* Exercise brief: Please pick out every line in the records below that contains the word "Yuri" and copy each of those lines.

[Dataset items]
++++++++++

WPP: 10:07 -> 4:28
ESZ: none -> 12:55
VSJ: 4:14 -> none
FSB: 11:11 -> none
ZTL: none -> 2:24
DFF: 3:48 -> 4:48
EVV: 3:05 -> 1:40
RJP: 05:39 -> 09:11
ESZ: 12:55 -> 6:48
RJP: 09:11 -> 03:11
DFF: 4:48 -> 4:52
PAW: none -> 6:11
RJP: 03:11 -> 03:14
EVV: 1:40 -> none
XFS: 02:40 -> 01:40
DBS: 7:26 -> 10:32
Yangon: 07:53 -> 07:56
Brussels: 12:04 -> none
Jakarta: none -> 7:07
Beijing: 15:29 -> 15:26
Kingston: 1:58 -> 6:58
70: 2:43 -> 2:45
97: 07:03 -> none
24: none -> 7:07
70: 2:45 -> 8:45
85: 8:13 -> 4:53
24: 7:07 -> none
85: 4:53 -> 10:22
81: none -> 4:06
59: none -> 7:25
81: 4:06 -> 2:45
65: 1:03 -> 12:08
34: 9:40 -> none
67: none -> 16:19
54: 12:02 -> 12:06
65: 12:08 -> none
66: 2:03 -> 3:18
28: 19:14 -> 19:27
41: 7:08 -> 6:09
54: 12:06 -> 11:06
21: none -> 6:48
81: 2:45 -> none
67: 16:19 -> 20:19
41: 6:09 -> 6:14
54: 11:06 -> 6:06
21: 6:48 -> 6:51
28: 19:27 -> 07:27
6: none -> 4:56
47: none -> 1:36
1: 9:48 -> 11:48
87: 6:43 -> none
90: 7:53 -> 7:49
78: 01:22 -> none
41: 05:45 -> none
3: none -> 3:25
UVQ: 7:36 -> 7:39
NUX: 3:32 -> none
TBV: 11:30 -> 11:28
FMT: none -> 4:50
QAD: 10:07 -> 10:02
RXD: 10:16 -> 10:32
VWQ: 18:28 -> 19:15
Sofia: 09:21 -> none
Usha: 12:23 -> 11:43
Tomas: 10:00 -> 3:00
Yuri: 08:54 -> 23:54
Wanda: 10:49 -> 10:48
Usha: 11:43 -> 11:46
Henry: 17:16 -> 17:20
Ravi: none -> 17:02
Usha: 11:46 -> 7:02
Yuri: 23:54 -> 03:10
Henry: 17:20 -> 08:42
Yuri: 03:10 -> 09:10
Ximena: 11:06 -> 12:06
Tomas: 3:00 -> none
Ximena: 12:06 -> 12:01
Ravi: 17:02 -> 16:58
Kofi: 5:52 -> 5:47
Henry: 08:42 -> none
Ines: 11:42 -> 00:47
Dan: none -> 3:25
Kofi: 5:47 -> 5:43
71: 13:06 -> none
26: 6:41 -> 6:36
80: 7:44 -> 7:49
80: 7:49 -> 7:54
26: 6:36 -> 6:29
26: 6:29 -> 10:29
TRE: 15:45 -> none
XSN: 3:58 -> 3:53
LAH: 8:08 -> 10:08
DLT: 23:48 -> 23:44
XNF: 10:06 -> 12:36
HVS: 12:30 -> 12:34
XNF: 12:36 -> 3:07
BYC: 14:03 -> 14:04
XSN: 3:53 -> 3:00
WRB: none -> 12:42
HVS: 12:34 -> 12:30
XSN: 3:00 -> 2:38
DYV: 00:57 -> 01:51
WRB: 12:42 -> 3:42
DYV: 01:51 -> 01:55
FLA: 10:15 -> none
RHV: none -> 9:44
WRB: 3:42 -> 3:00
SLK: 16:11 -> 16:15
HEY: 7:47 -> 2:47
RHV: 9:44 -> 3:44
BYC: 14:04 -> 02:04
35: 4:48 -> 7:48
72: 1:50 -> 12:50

++++++++++

* Result:
Yuri: 08:54 -> 23:54
Yuri: 23:54 -> 03:10
Yuri: 03:10 -> 09:10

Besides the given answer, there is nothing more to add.